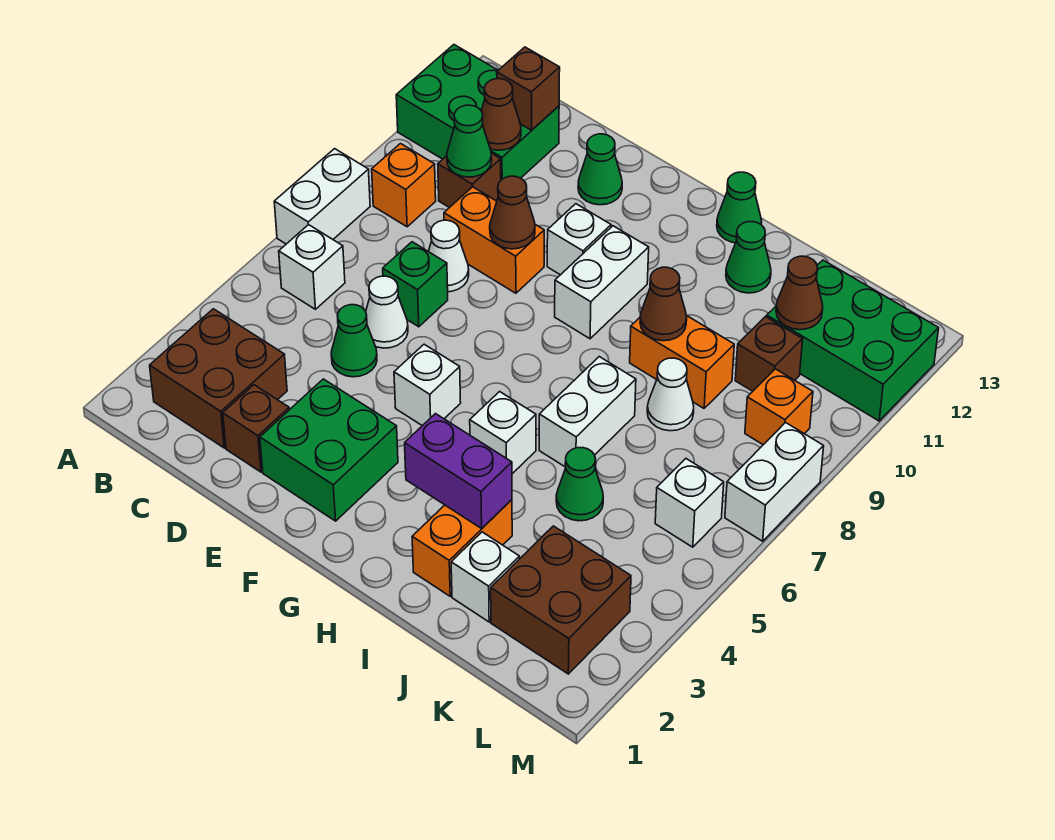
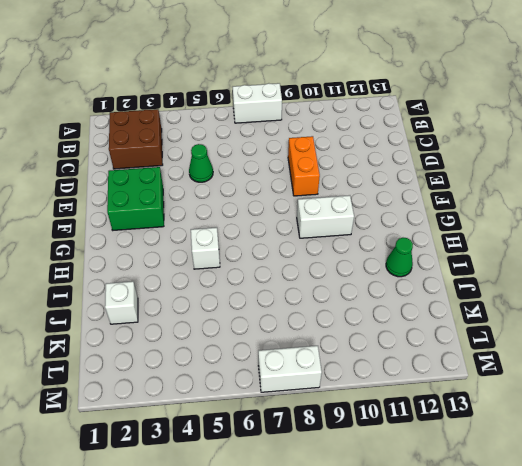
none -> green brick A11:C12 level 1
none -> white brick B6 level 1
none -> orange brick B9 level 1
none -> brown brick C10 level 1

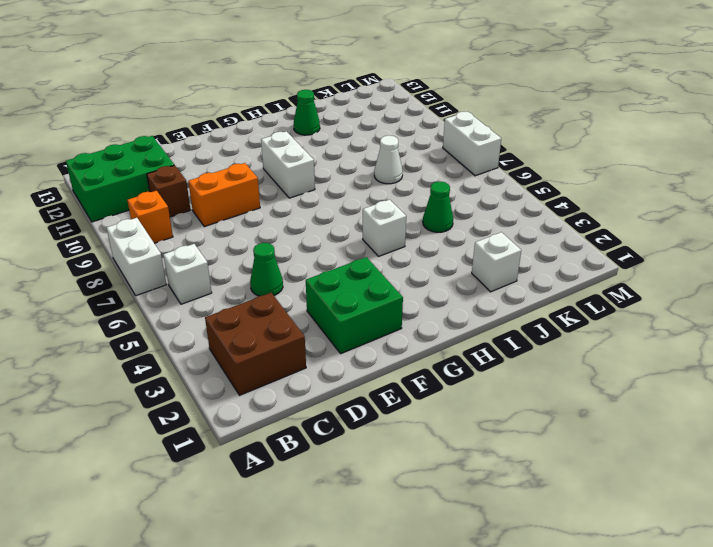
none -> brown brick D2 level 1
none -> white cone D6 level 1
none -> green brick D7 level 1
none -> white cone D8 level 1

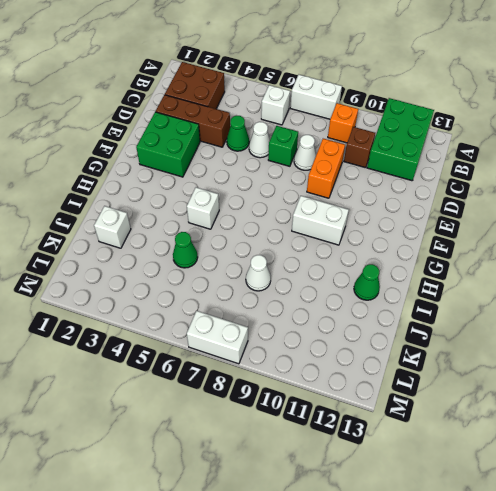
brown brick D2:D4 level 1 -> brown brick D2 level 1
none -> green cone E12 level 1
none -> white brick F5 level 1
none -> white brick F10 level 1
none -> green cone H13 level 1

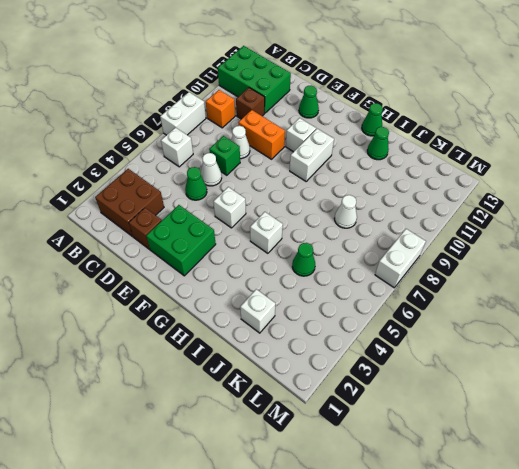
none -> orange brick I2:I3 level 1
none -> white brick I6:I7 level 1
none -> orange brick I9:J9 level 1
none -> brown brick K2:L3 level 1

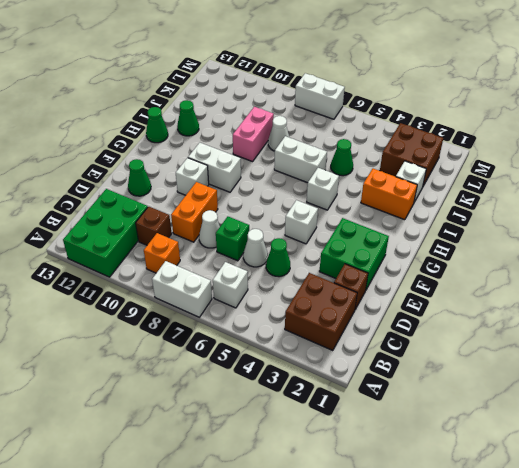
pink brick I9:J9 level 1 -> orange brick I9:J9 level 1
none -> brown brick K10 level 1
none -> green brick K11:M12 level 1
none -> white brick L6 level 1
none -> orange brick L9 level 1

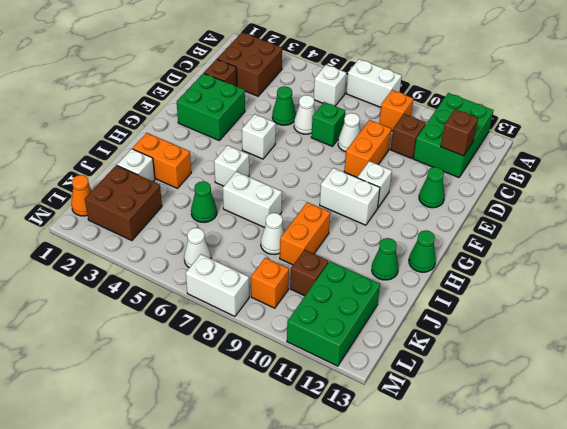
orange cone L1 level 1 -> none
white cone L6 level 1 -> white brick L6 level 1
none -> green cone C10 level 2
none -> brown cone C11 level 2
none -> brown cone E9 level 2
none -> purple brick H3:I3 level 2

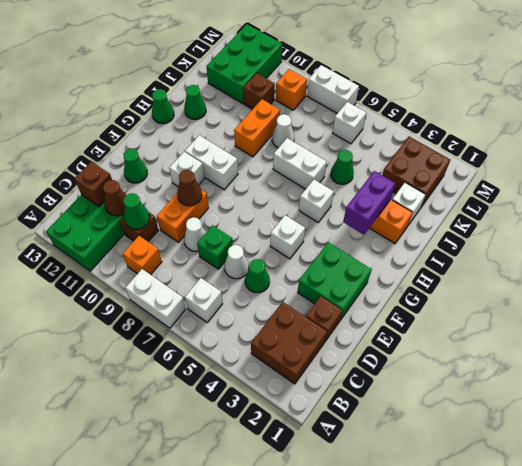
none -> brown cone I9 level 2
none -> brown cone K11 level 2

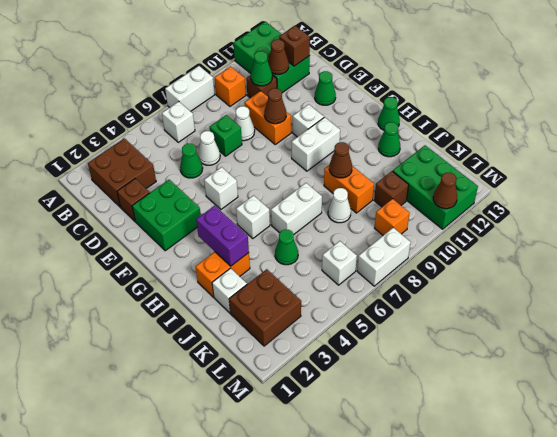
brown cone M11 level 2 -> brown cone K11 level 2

******

● Work instruction
Retype every entry word for word, but do not carry over the pictures.

● Result of this task
none -> green brick A11:C12 level 1
none -> white brick B6 level 1
none -> orange brick B9 level 1
none -> brown brick C10 level 1

none -> brown brick D2 level 1
none -> white cone D6 level 1
none -> green brick D7 level 1
none -> white cone D8 level 1

brown brick D2:D4 level 1 -> brown brick D2 level 1
none -> green cone E12 level 1
none -> white brick F5 level 1
none -> white brick F10 level 1
none -> green cone H13 level 1

none -> orange brick I2:I3 level 1
none -> white brick I6:I7 level 1
none -> orange brick I9:J9 level 1
none -> brown brick K2:L3 level 1

pink brick I9:J9 level 1 -> orange brick I9:J9 level 1
none -> brown brick K10 level 1
none -> green brick K11:M12 level 1
none -> white brick L6 level 1
none -> orange brick L9 level 1

orange cone L1 level 1 -> none
white cone L6 level 1 -> white brick L6 level 1
none -> green cone C10 level 2
none -> brown cone C11 level 2
none -> brown cone E9 level 2
none -> purple brick H3:I3 level 2

none -> brown cone I9 level 2
none -> brown cone K11 level 2

brown cone M11 level 2 -> brown cone K11 level 2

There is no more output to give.